Stored data entries

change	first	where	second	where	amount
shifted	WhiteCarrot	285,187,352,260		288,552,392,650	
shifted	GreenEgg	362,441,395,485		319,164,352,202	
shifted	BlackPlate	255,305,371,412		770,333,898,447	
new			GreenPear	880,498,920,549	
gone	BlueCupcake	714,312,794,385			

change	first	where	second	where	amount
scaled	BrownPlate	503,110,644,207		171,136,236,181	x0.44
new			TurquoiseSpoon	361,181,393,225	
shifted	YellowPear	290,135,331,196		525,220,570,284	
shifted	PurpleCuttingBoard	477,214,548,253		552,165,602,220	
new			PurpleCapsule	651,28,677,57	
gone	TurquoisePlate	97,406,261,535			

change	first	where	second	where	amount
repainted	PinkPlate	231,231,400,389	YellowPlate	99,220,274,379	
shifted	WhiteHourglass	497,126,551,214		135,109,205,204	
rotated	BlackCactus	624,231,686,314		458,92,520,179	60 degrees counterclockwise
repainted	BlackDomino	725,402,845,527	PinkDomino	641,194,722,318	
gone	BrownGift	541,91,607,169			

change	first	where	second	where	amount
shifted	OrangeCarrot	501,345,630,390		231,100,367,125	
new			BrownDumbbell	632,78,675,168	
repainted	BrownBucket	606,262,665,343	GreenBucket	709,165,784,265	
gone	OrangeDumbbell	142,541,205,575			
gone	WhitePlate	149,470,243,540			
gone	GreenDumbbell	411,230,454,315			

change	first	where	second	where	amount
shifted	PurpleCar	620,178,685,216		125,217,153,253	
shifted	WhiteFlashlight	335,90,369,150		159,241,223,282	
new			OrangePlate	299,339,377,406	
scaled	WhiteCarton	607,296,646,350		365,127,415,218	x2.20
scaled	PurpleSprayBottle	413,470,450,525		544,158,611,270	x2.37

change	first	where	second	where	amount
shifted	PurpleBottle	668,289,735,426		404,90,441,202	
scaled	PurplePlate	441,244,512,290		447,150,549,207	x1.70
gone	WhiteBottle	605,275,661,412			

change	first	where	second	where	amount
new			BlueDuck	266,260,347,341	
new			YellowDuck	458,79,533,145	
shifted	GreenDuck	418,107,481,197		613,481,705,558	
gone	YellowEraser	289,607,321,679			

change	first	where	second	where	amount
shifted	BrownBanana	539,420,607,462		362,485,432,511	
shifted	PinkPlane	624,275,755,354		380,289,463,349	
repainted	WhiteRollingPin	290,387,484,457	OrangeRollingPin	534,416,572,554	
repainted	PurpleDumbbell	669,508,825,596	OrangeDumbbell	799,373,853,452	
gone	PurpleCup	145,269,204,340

Problem description> Please print the data above exactly as it appears.

Result>
change	first	where	second	where	amount
shifted	WhiteCarrot	285,187,352,260		288,552,392,650	
shifted	GreenEgg	362,441,395,485		319,164,352,202	
shifted	BlackPlate	255,305,371,412		770,333,898,447	
new			GreenPear	880,498,920,549	
gone	BlueCupcake	714,312,794,385			

change	first	where	second	where	amount
scaled	BrownPlate	503,110,644,207		171,136,236,181	x0.44
new			TurquoiseSpoon	361,181,393,225	
shifted	YellowPear	290,135,331,196		525,220,570,284	
shifted	PurpleCuttingBoard	477,214,548,253		552,165,602,220	
new			PurpleCapsule	651,28,677,57	
gone	TurquoisePlate	97,406,261,535			

change	first	where	second	where	amount
repainted	PinkPlate	231,231,400,389	YellowPlate	99,220,274,379	
shifted	WhiteHourglass	497,126,551,214		135,109,205,204	
rotated	BlackCactus	624,231,686,314		458,92,520,179	60 degrees counterclockwise
repainted	BlackDomino	725,402,845,527	PinkDomino	641,194,722,318	
gone	BrownGift	541,91,607,169			

change	first	where	second	where	amount
shifted	OrangeCarrot	501,345,630,390		231,100,367,125	
new			BrownDumbbell	632,78,675,168	
repainted	BrownBucket	606,262,665,343	GreenBucket	709,165,784,265	
gone	OrangeDumbbell	142,541,205,575			
gone	WhitePlate	149,470,243,540			
gone	GreenDumbbell	411,230,454,315			

change	first	where	second	where	amount
shifted	PurpleCar	620,178,685,216		125,217,153,253	
shifted	WhiteFlashlight	335,90,369,150		159,241,223,282	
new			OrangePlate	299,339,377,406	
scaled	WhiteCarton	607,296,646,350		365,127,415,218	x2.20
scaled	PurpleSprayBottle	413,470,450,525		544,158,611,270	x2.37

change	first	where	second	where	amount
shifted	PurpleBottle	668,289,735,426		404,90,441,202	
scaled	PurplePlate	441,244,512,290		447,150,549,207	x1.70
gone	WhiteBottle	605,275,661,412			

change	first	where	second	where	amount
new			BlueDuck	266,260,347,341	
new			YellowDuck	458,79,533,145	
shifted	GreenDuck	418,107,481,197		613,481,705,558	
gone	YellowEraser	289,607,321,679			

change	first	where	second	where	amount
shifted	BrownBanana	539,420,607,462		362,485,432,511	
shifted	PinkPlane	624,275,755,354		380,289,463,349	
repainted	WhiteRollingPin	290,387,484,457	OrangeRollingPin	534,416,572,554	
repainted	PurpleDumbbell	669,508,825,596	OrangeDumbbell	799,373,853,452	
gone	PurpleCup	145,269,204,340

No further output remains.